Your goal> Only one stretch of the records below is wanted: the lines from the one holding "red pyramid [536,425,595,493] ->" through the one holding "pink spool [555,107,612,151]". Return it exactly, both ends included.

Material for this exercise>
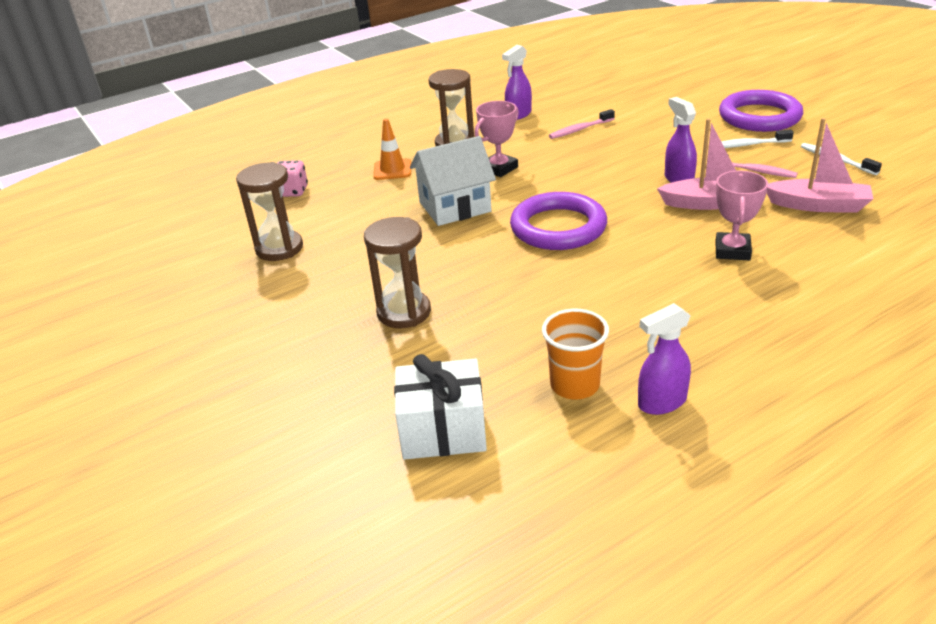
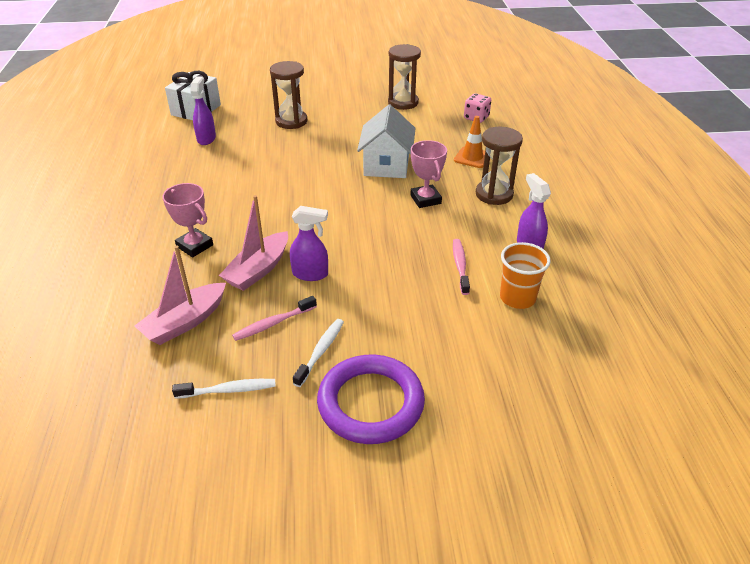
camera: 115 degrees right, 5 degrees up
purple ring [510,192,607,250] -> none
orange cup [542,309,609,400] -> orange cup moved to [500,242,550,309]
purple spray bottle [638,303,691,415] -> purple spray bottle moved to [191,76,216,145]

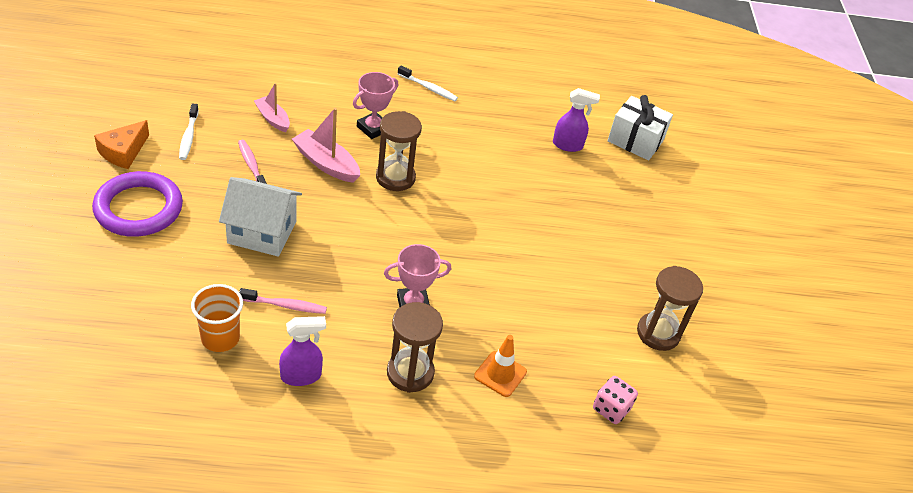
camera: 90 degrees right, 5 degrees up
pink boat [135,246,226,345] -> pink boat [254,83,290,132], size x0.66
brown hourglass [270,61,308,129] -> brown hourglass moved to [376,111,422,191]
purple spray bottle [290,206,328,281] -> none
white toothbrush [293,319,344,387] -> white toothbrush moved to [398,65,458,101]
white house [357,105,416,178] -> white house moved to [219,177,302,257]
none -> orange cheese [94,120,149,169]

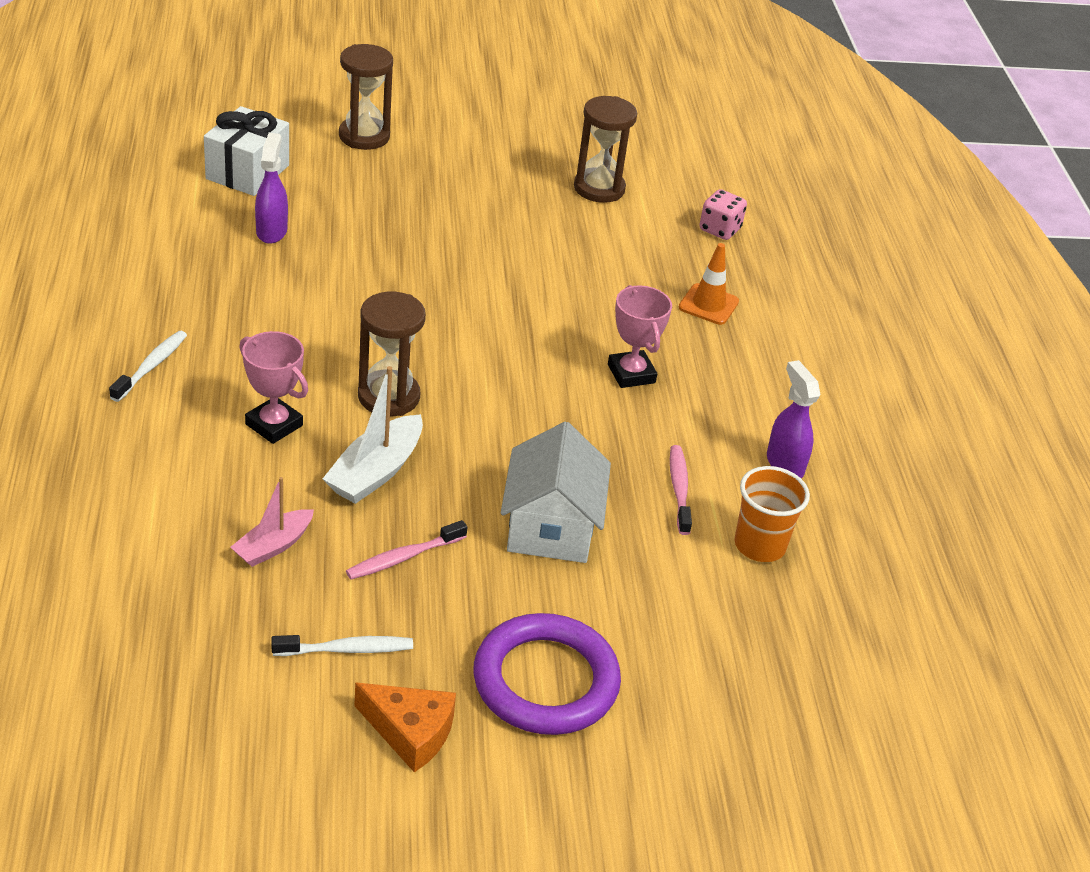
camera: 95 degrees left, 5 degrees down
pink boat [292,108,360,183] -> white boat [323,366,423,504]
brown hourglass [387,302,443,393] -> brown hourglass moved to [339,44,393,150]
--
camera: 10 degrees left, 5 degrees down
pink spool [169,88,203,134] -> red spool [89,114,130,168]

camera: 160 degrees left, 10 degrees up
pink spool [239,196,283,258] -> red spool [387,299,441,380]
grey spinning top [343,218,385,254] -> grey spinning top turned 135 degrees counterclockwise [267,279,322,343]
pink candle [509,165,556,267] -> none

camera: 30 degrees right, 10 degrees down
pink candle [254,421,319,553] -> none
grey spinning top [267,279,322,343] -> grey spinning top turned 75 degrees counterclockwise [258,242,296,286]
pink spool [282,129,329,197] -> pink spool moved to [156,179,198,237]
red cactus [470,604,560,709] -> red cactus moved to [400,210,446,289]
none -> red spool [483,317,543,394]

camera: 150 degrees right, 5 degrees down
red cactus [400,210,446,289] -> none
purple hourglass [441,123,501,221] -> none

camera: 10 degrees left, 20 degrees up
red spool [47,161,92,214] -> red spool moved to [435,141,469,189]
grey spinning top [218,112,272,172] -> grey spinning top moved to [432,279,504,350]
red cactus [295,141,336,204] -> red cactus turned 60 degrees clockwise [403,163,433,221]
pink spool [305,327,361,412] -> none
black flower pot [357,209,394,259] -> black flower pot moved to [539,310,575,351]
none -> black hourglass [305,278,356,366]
...
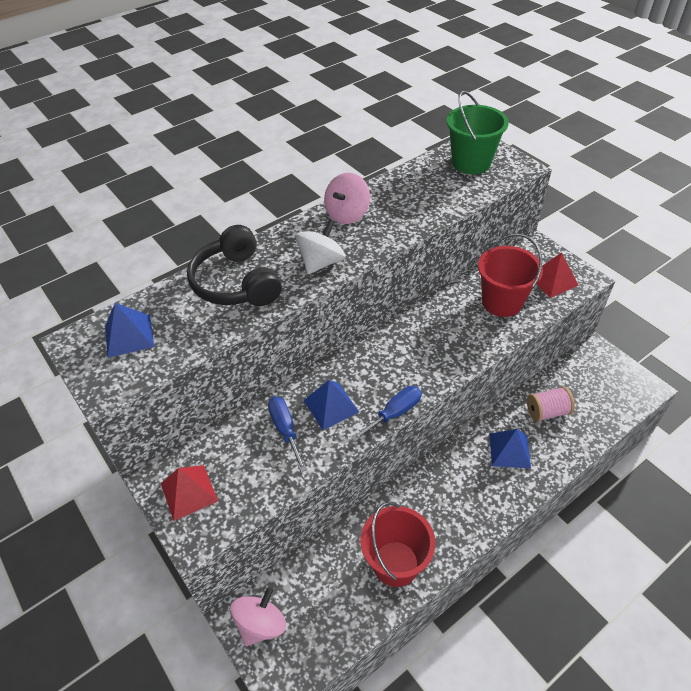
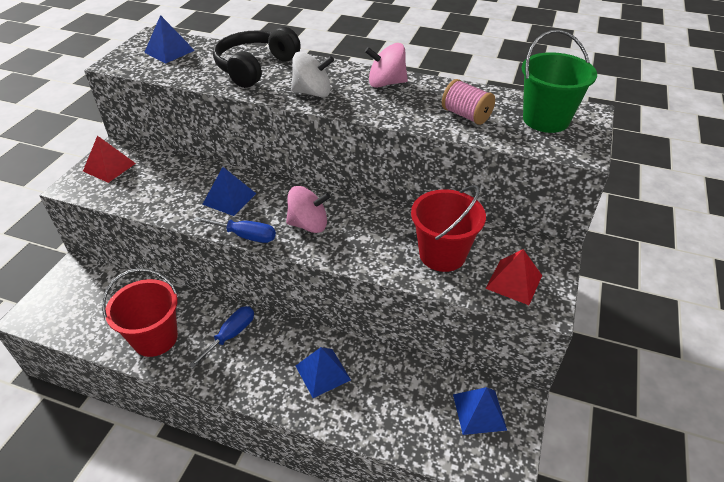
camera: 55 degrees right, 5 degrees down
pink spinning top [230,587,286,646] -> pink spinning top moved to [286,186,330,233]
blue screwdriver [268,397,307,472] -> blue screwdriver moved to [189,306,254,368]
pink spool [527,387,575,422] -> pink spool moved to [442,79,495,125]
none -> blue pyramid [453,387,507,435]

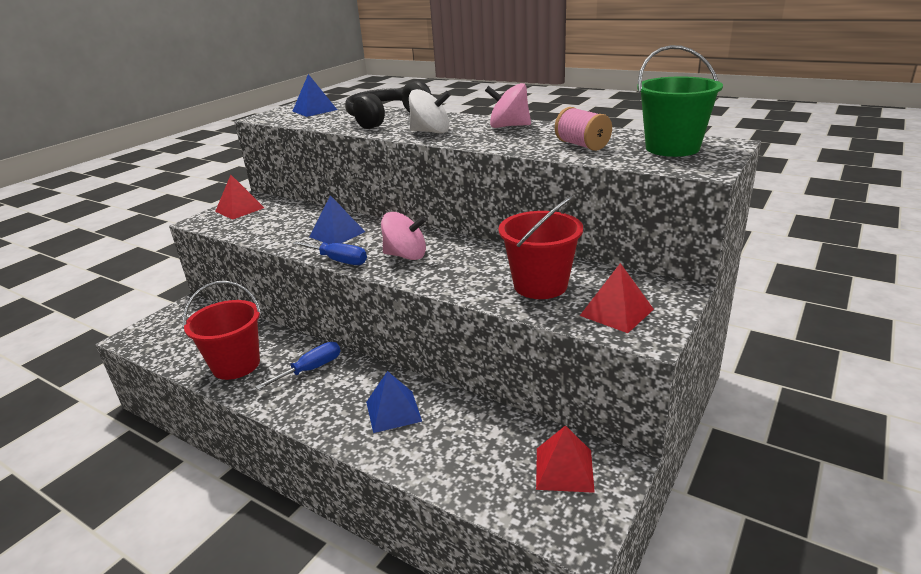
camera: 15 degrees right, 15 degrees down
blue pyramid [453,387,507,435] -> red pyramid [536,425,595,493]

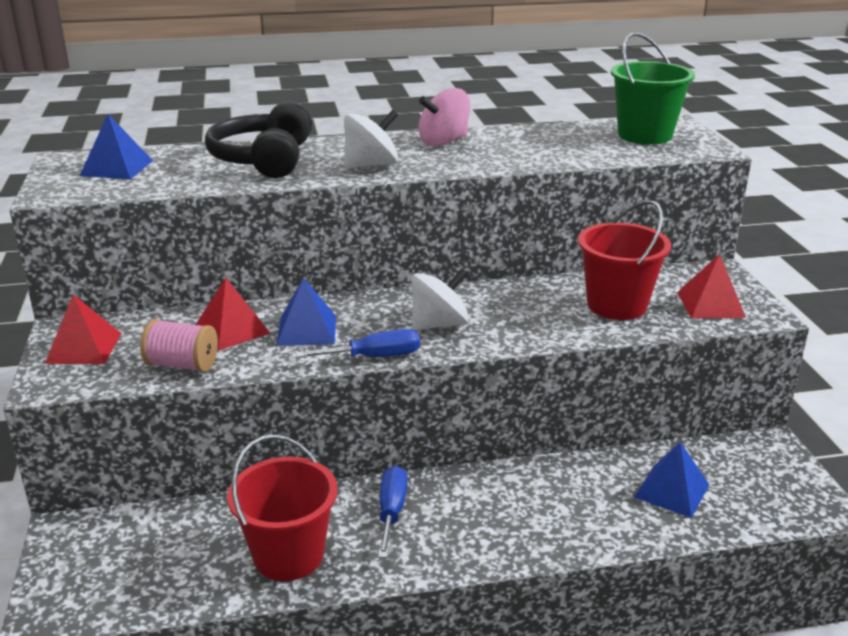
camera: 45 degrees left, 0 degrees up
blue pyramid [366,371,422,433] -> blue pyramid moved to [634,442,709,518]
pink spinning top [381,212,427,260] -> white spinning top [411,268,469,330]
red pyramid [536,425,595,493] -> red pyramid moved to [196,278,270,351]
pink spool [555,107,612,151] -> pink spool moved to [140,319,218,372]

Result of the task>
red pyramid [536,425,595,493] -> red pyramid moved to [196,278,270,351]
pink spool [555,107,612,151] -> pink spool moved to [140,319,218,372]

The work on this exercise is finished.